— Input records —

※

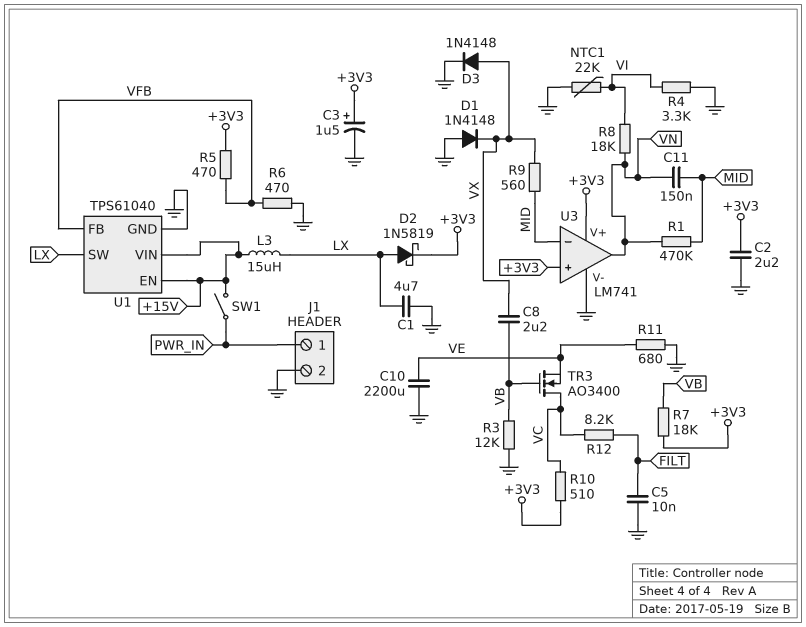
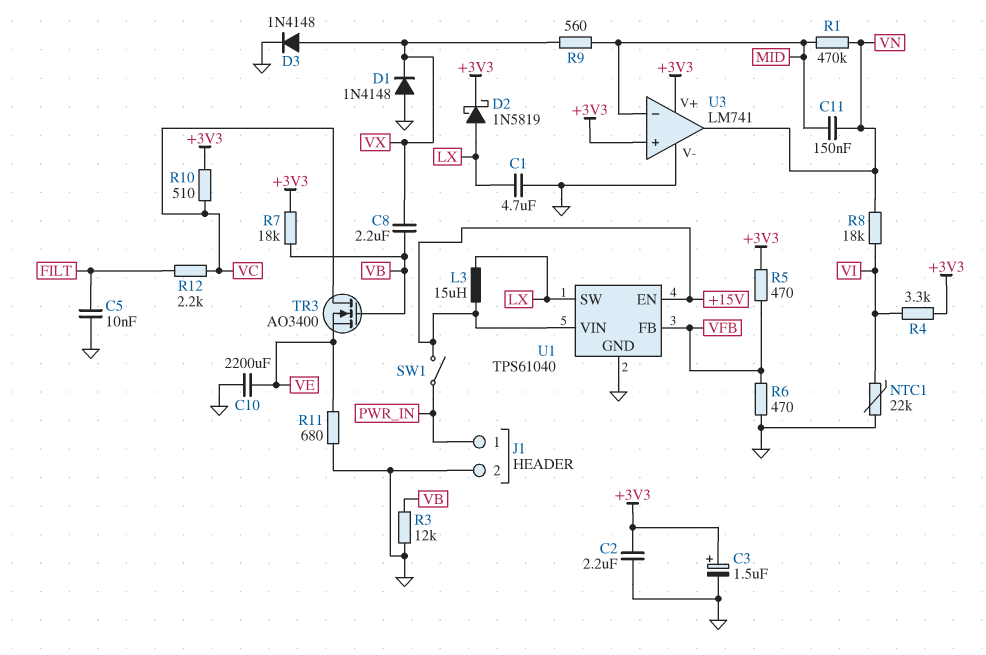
R4: 3.3k (GND, VI) -> 3.3k (+3V3, VI)
R12: 8.2k (FILT, VC) -> 2.2k (FILT, VC)

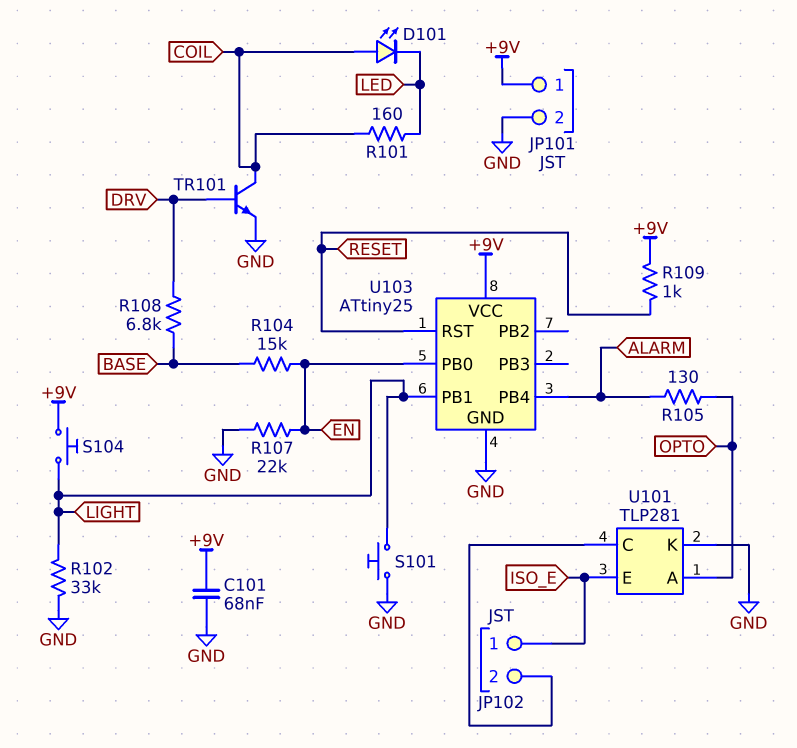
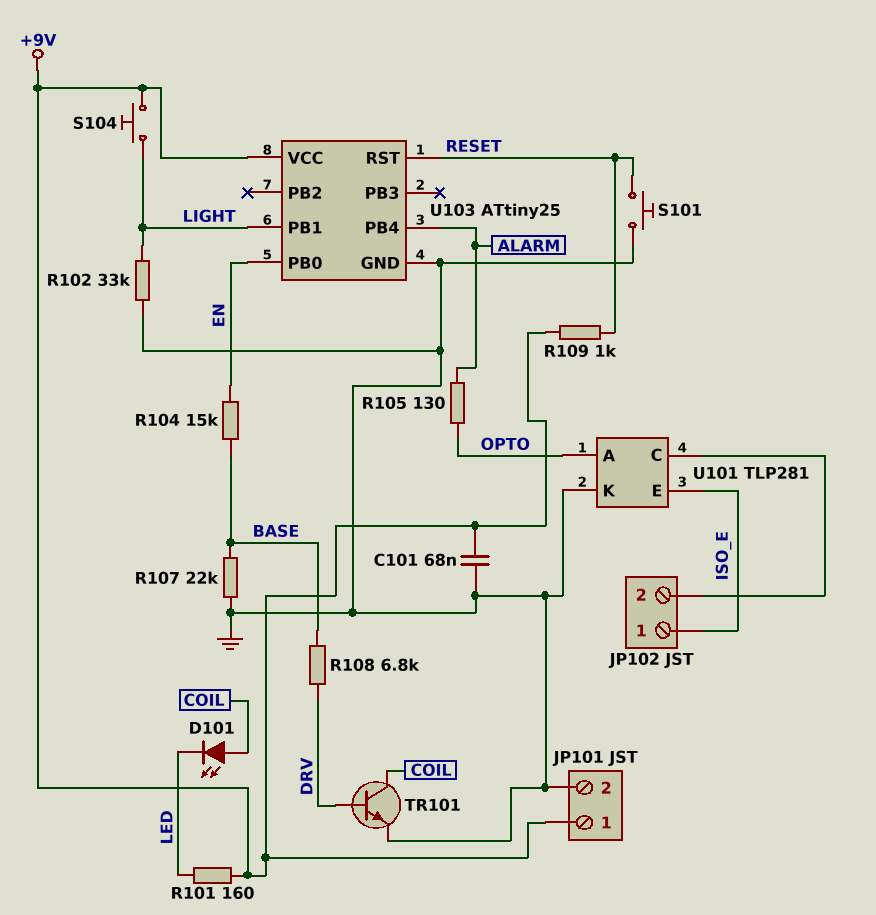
R101: 160 (COIL, LED) -> 160 (+9V, LED)
R107: 22k (EN, GND) -> 22k (BASE, GND)
S101: button (GND, LIGHT) -> button (GND, RESET)

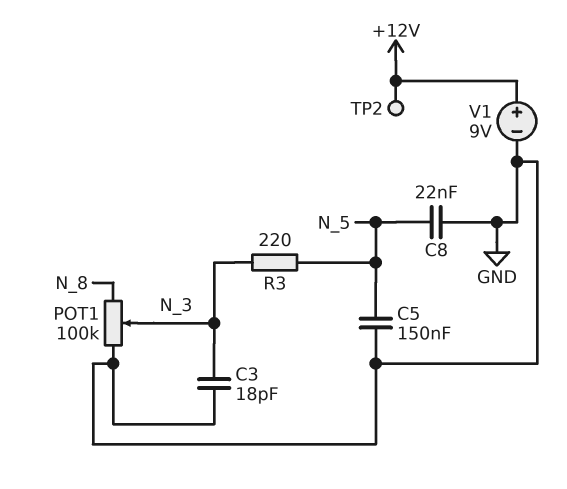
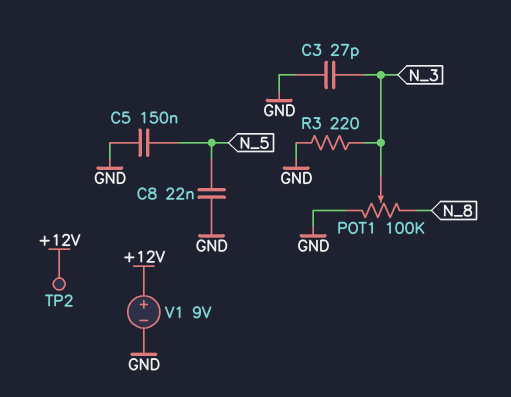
C3: 18pF (GND, N_3) -> 27pF (GND, N_3)
R3: 220 (N_3, N_5) -> 220 (GND, N_3)

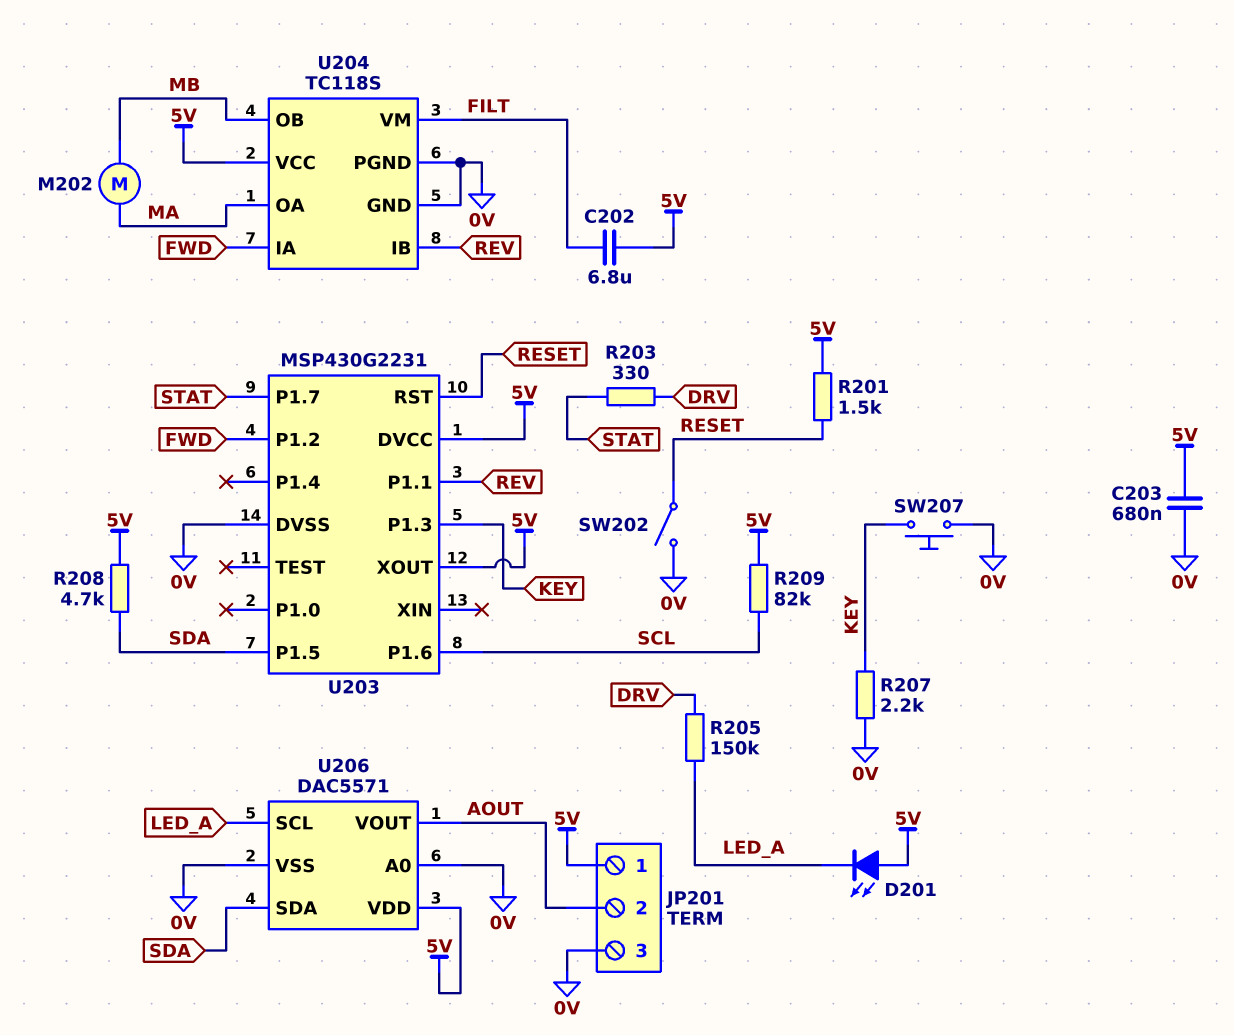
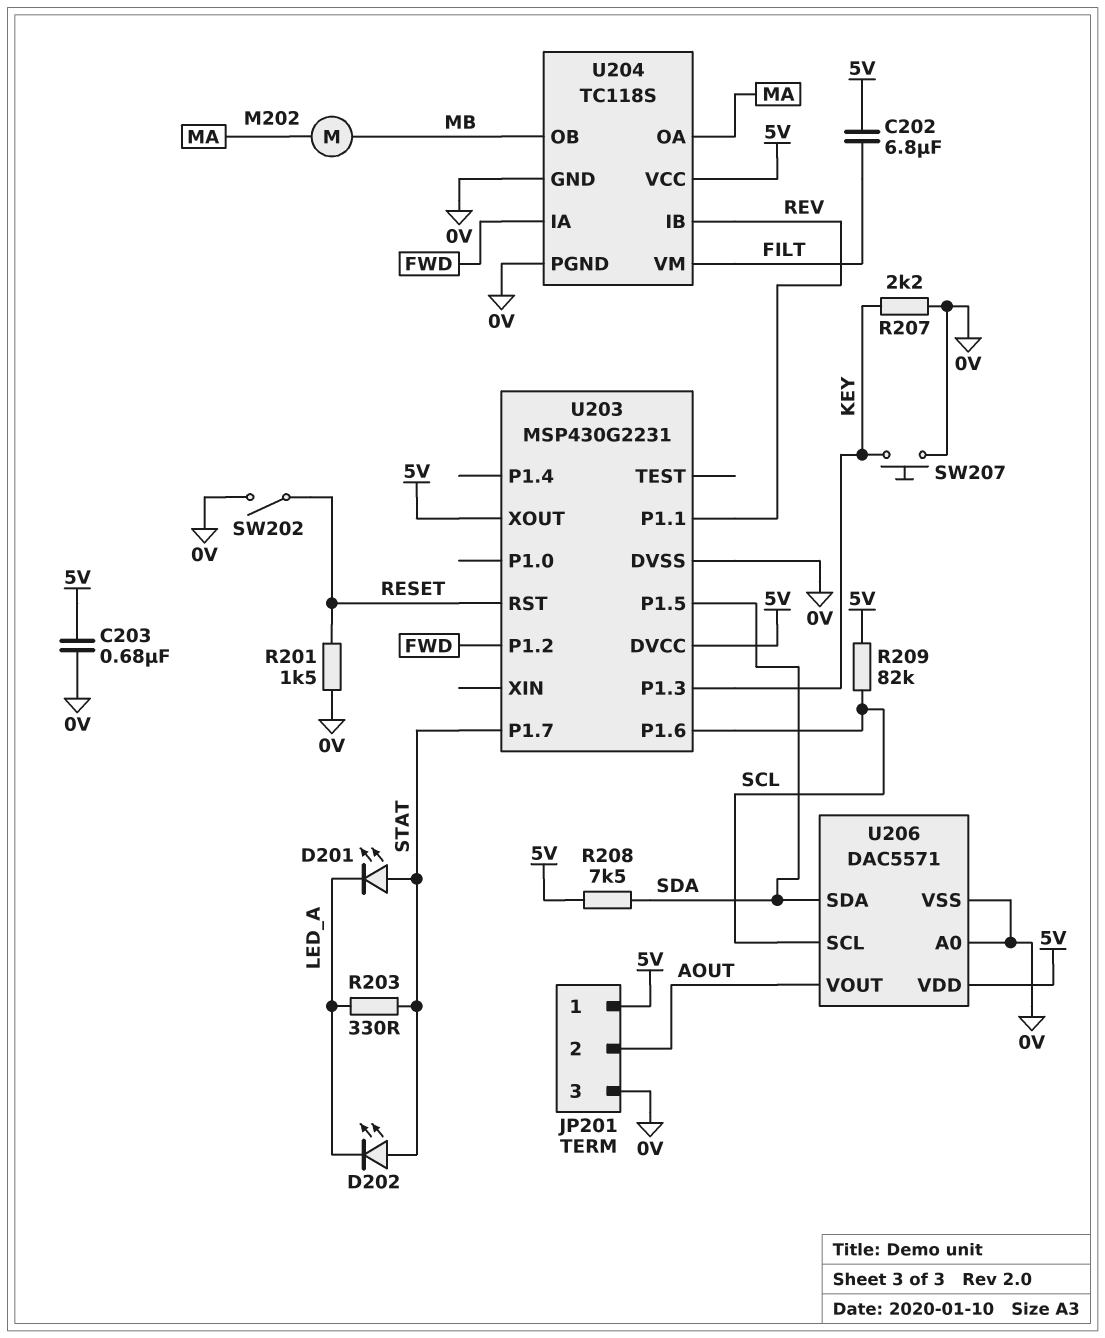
D201: LED (A 5V, K LED_A) -> LED (A STAT, K LED_A)
D202: none -> LED (A STAT, K LED_A)
R201: 1.5k (5V, RESET) -> 1.5k (0V, RESET)
R203: 330 (DRV, STAT) -> 330 (LED_A, STAT)
R205: 150k (DRV, LED_A) -> none
R208: 4.7k (5V, SDA) -> 7.5k (5V, SDA)
U206 pin SCL: LED_A -> SCL

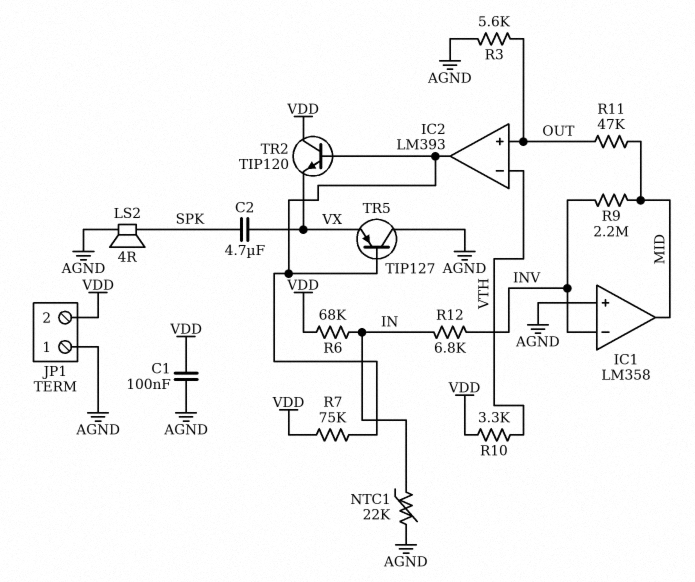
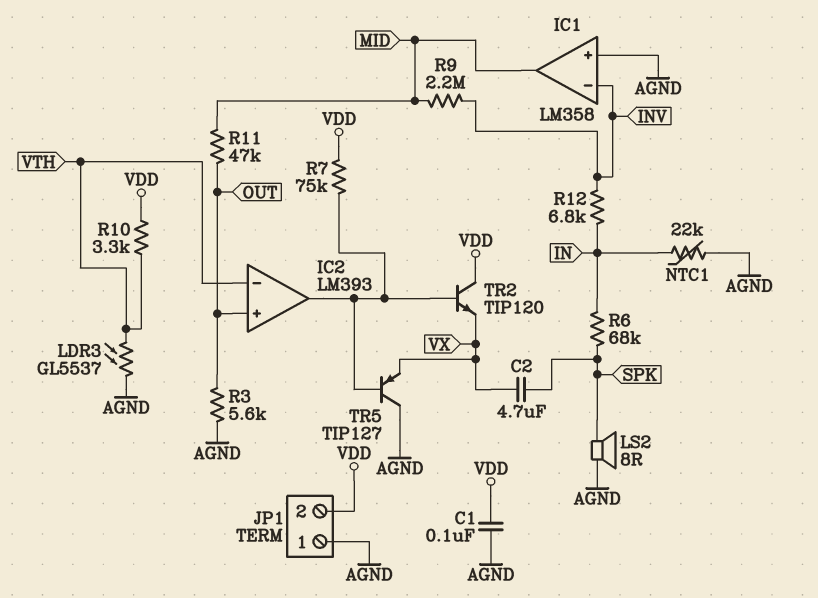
LDR3: none -> GL5537 (AGND, VTH)
LS2: speaker 4R (AGND, SPK) -> speaker 8R (AGND, SPK)
R6: 68k (IN, VDD) -> 68k (IN, SPK)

※

— Assigned task —
Reprint the listing above verbatim but drop the images.

— Exercise solution —
R4: 3.3k (GND, VI) -> 3.3k (+3V3, VI)
R12: 8.2k (FILT, VC) -> 2.2k (FILT, VC)

R101: 160 (COIL, LED) -> 160 (+9V, LED)
R107: 22k (EN, GND) -> 22k (BASE, GND)
S101: button (GND, LIGHT) -> button (GND, RESET)

C3: 18pF (GND, N_3) -> 27pF (GND, N_3)
R3: 220 (N_3, N_5) -> 220 (GND, N_3)

D201: LED (A 5V, K LED_A) -> LED (A STAT, K LED_A)
D202: none -> LED (A STAT, K LED_A)
R201: 1.5k (5V, RESET) -> 1.5k (0V, RESET)
R203: 330 (DRV, STAT) -> 330 (LED_A, STAT)
R205: 150k (DRV, LED_A) -> none
R208: 4.7k (5V, SDA) -> 7.5k (5V, SDA)
U206 pin SCL: LED_A -> SCL

LDR3: none -> GL5537 (AGND, VTH)
LS2: speaker 4R (AGND, SPK) -> speaker 8R (AGND, SPK)
R6: 68k (IN, VDD) -> 68k (IN, SPK)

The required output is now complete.